PROBLEM: What is needed is an exact copy of the lines in the listing below, from the one with "yellow brick B2 level" up to and including the one with "red brick E2:E3", with no other lines.

SUPPLIED RECORDS:
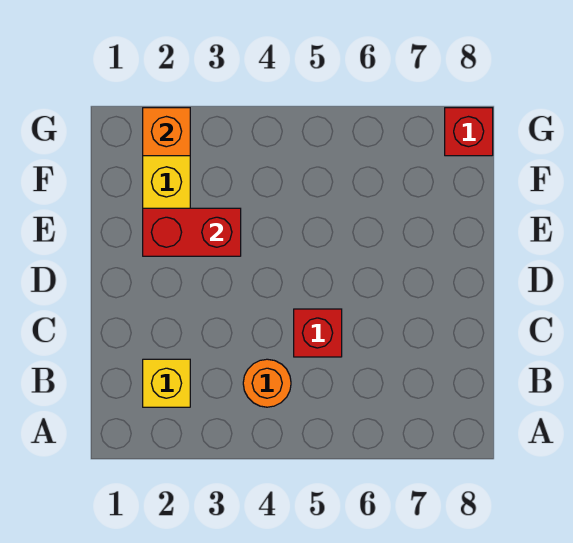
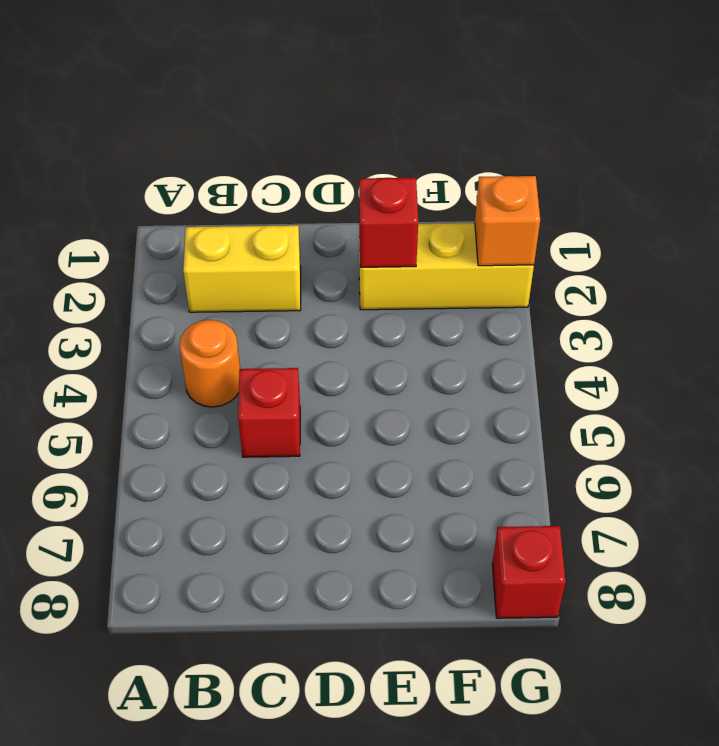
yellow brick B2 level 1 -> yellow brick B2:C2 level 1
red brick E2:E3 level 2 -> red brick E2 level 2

...

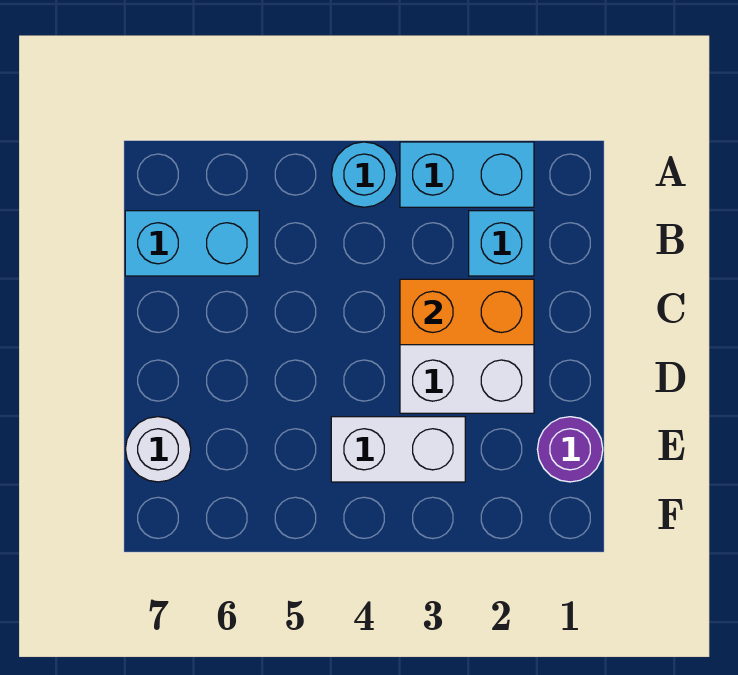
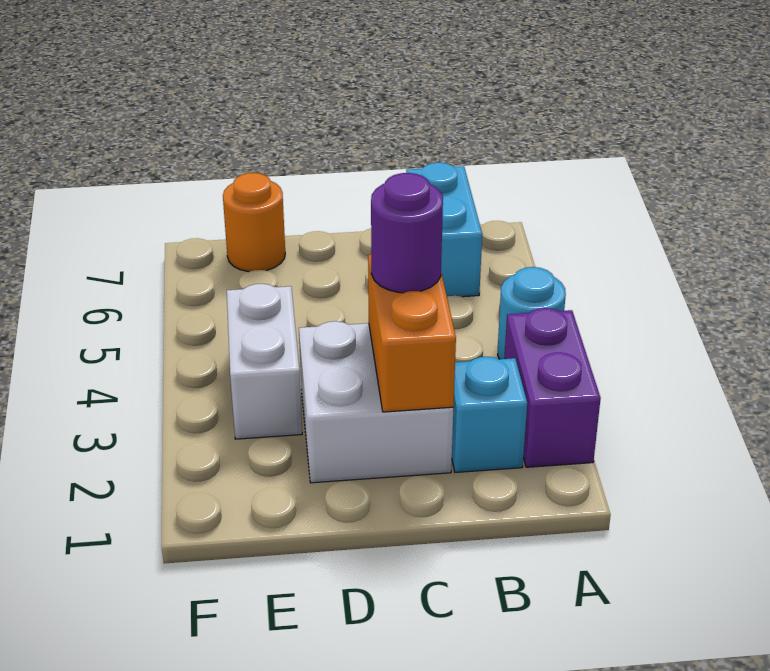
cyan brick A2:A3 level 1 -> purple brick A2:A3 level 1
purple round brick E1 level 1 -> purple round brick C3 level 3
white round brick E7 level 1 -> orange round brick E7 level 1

...

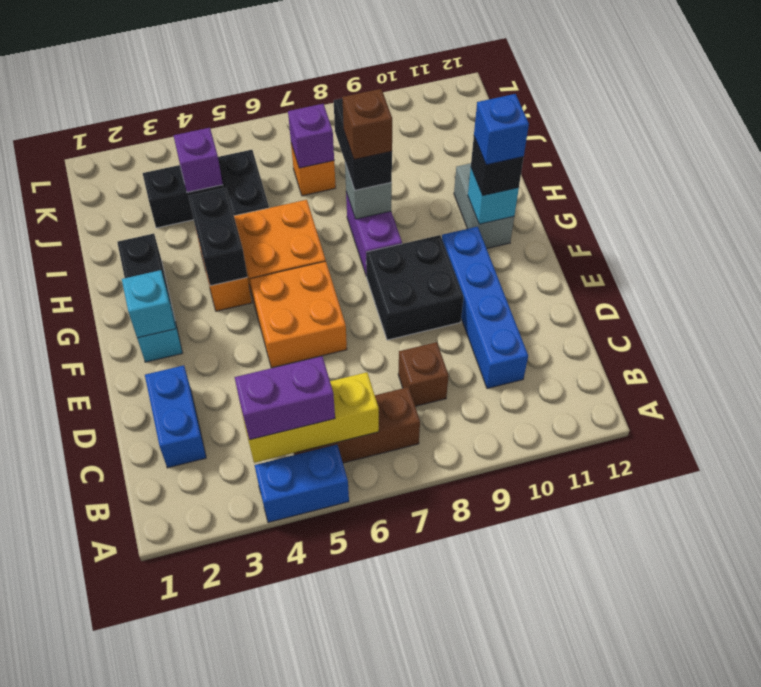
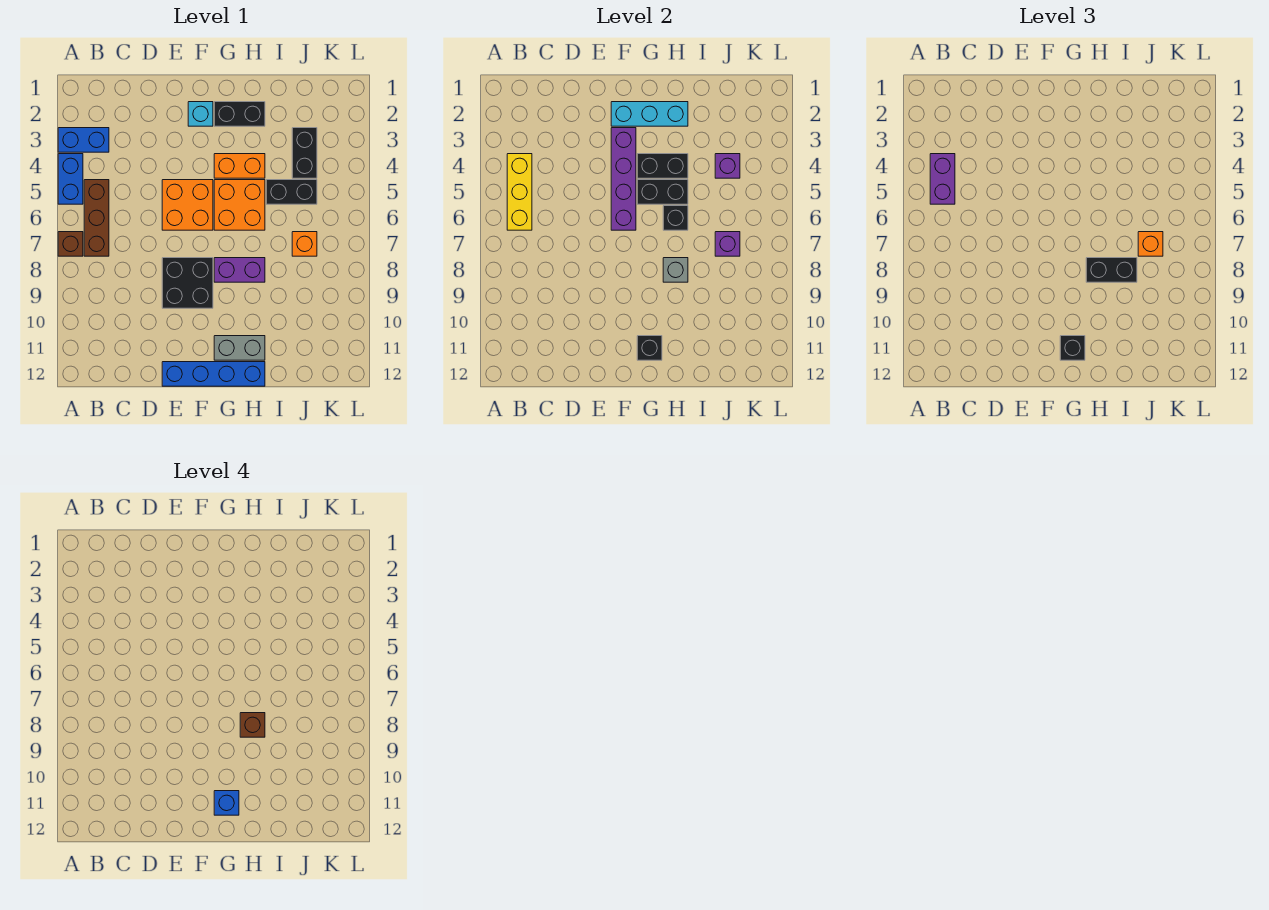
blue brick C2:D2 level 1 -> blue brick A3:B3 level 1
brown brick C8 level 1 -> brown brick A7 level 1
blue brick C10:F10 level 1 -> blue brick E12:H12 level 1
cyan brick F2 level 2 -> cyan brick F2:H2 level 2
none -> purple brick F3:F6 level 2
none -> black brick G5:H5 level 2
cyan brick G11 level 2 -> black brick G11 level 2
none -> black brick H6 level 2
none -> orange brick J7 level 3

SOLUTION FOR THIS EXERCISE:
yellow brick B2 level 1 -> yellow brick B2:C2 level 1
red brick E2:E3 level 2 -> red brick E2 level 2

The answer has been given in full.